• Exercise directions
Each line from the one that has "R9: 47k (U2/out, VO) -> 3k (U2/out, VO)" through the end of the entries below must be written out exactly; leave out all other lines.

(Revision tracking records)
:::
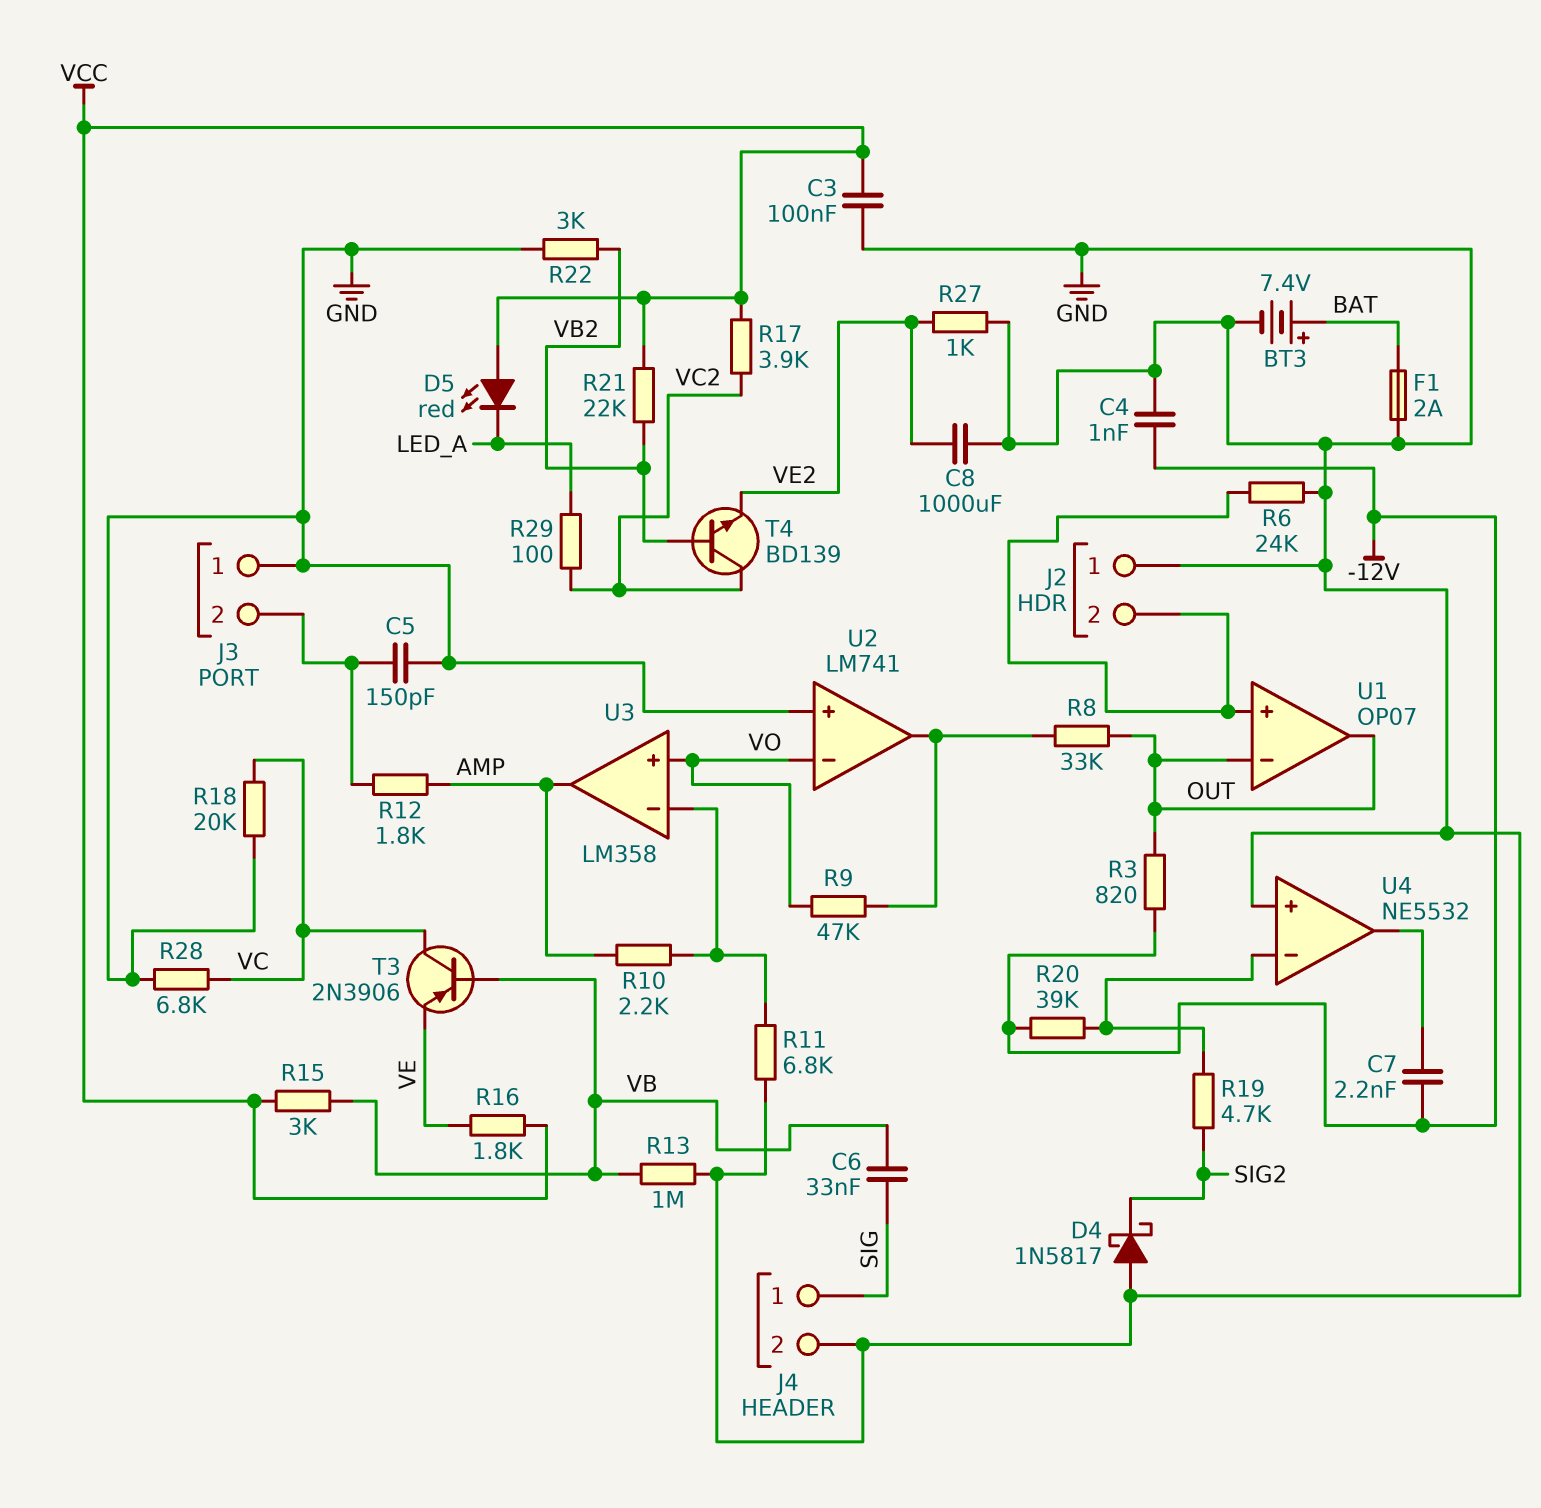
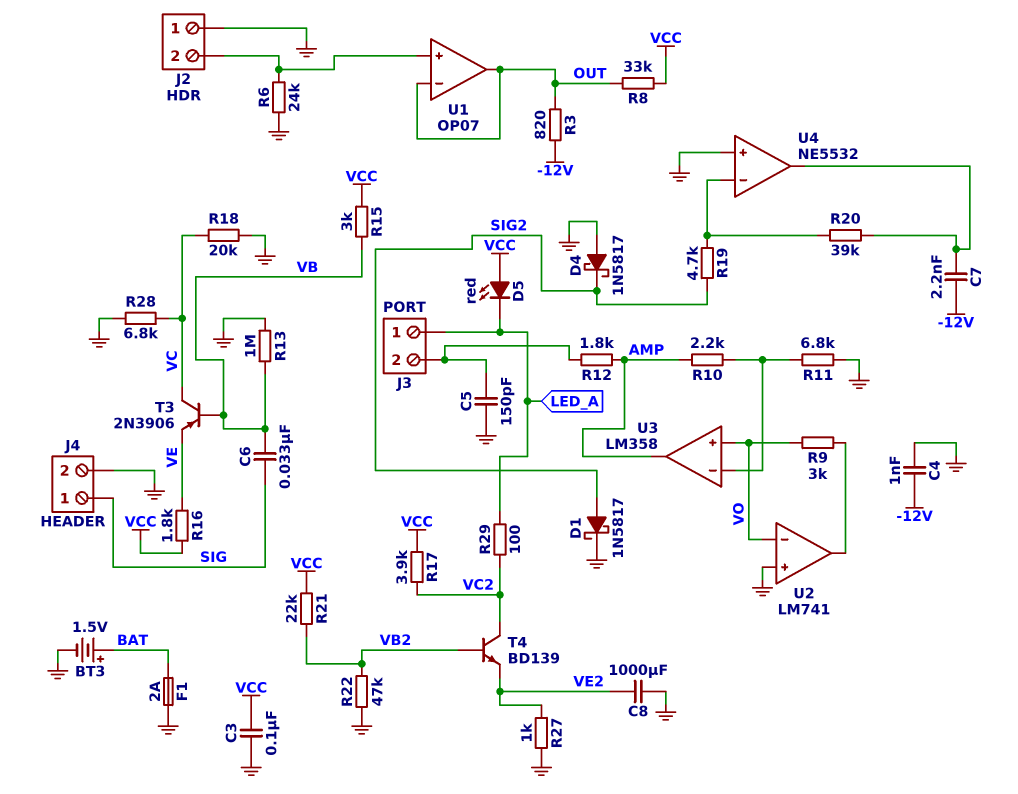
BT3: 7.4V (plus BAT, minus GND) -> 1.5V (plus BAT, minus GND)
D1: none -> schottky 1N5817 (A SIG2, K GND)
J3 pin 1: GND -> LED_A
R8: 33k (OUT, U2/out) -> 33k (OUT, VCC)
R9: 47k (U2/out, VO) -> 3k (U2/out, VO)
R20: 39k (-12V, U4/in-) -> 39k (U4/in-, U4/out)
R22: 3k (GND, VB2) -> 47k (GND, VB2)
:::
• Result below
R9: 47k (U2/out, VO) -> 3k (U2/out, VO)
R20: 39k (-12V, U4/in-) -> 39k (U4/in-, U4/out)
R22: 3k (GND, VB2) -> 47k (GND, VB2)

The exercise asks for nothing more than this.